Gather every line in the listing below that contains the string "grace".

Saved data entries
━━━━━━━━━━━━━━━━━━━━━━━━━━━━━━

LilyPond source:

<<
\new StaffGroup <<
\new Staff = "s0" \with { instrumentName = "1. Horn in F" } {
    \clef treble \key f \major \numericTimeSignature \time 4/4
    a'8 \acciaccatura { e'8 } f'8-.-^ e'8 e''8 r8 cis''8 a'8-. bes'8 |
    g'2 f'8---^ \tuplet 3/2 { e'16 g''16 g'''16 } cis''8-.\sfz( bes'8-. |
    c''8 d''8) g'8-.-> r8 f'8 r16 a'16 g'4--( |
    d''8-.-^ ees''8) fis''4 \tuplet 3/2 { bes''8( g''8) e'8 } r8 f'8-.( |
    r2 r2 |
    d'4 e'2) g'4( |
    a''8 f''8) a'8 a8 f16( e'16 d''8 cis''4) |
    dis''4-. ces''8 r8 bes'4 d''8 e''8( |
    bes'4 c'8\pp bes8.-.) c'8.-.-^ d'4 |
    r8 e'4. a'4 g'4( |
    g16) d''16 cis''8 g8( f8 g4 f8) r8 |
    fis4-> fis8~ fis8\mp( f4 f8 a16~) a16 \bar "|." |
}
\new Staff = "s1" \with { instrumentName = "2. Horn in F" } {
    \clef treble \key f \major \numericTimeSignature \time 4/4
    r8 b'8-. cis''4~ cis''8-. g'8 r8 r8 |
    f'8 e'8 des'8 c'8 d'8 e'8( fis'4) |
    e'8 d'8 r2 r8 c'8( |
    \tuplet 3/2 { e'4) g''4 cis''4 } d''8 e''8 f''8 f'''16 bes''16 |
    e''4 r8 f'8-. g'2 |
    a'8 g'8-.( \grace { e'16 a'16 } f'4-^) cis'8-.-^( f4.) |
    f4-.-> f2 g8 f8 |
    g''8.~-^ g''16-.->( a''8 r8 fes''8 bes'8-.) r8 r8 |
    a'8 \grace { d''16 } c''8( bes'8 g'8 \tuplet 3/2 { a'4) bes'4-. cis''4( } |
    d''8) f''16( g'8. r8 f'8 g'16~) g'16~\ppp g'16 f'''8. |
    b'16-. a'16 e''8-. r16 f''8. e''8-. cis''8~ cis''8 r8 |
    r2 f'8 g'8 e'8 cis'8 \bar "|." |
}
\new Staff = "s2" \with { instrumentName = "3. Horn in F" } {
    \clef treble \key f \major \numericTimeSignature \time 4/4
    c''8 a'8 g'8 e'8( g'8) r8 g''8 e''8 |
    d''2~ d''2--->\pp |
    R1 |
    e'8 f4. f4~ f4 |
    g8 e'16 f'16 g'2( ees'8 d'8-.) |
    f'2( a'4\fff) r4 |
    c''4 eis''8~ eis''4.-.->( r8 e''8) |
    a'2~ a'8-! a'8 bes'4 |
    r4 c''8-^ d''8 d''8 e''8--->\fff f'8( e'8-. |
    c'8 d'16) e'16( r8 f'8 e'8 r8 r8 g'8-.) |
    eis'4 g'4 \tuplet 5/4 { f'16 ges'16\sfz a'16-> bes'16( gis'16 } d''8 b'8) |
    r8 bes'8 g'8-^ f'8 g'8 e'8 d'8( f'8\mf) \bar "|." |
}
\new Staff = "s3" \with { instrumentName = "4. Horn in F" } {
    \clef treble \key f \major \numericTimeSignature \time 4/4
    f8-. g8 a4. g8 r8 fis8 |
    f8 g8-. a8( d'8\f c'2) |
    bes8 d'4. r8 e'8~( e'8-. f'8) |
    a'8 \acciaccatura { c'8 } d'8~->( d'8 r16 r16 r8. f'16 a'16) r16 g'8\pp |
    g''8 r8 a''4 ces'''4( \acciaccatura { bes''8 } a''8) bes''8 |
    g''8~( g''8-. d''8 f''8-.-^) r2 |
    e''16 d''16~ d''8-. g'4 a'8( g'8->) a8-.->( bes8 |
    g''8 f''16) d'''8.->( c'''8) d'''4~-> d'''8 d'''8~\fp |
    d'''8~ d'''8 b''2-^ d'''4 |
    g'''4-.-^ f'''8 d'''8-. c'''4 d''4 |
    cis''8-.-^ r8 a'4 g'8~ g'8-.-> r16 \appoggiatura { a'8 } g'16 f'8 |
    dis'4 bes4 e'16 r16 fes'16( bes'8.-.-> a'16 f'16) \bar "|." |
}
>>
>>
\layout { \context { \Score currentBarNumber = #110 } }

━━━━━━━━━━━━━━━━━━━━━━━━━━━━━━

# TASK RESPONSE
    a'8 g'8-.( \grace { e'16 a'16 } f'4-^) cis'8-.-^( f4.) |
    a'8 \grace { d''16 } c''8( bes'8 g'8 \tuplet 3/2 { a'4) bes'4-. cis''4( } |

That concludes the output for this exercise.